RECORDED DATA
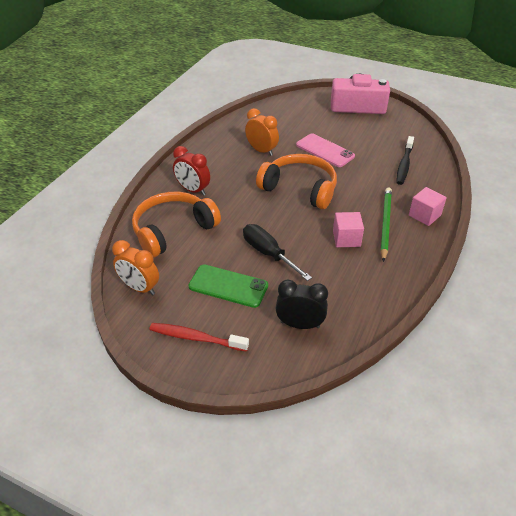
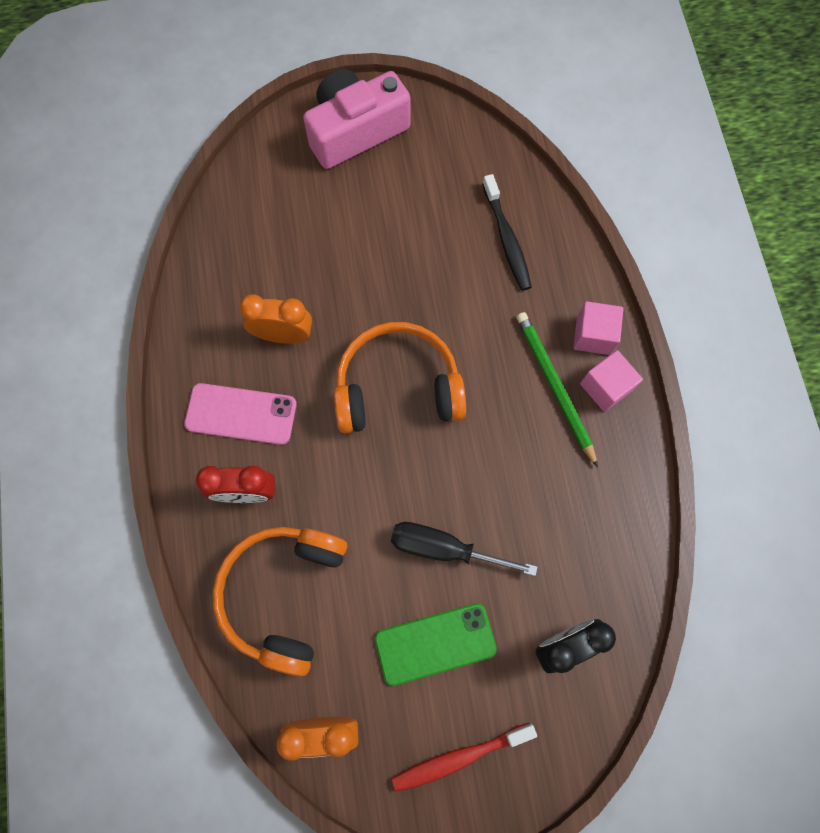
camera: 35 degrees left, 30 degrees up
pink phone [296,134,355,167] -> pink phone moved to [184,383,297,445]
pink cube [333,212,364,247] -> pink cube moved to [580,350,643,412]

WORK TO BE COMPLETED
Restate precisely, and with nothing added, the lines from the one with "pink phone [296,134,355,167]" through the final line of the material.

THE COMPLETED TASK
pink phone [296,134,355,167] -> pink phone moved to [184,383,297,445]
pink cube [333,212,364,247] -> pink cube moved to [580,350,643,412]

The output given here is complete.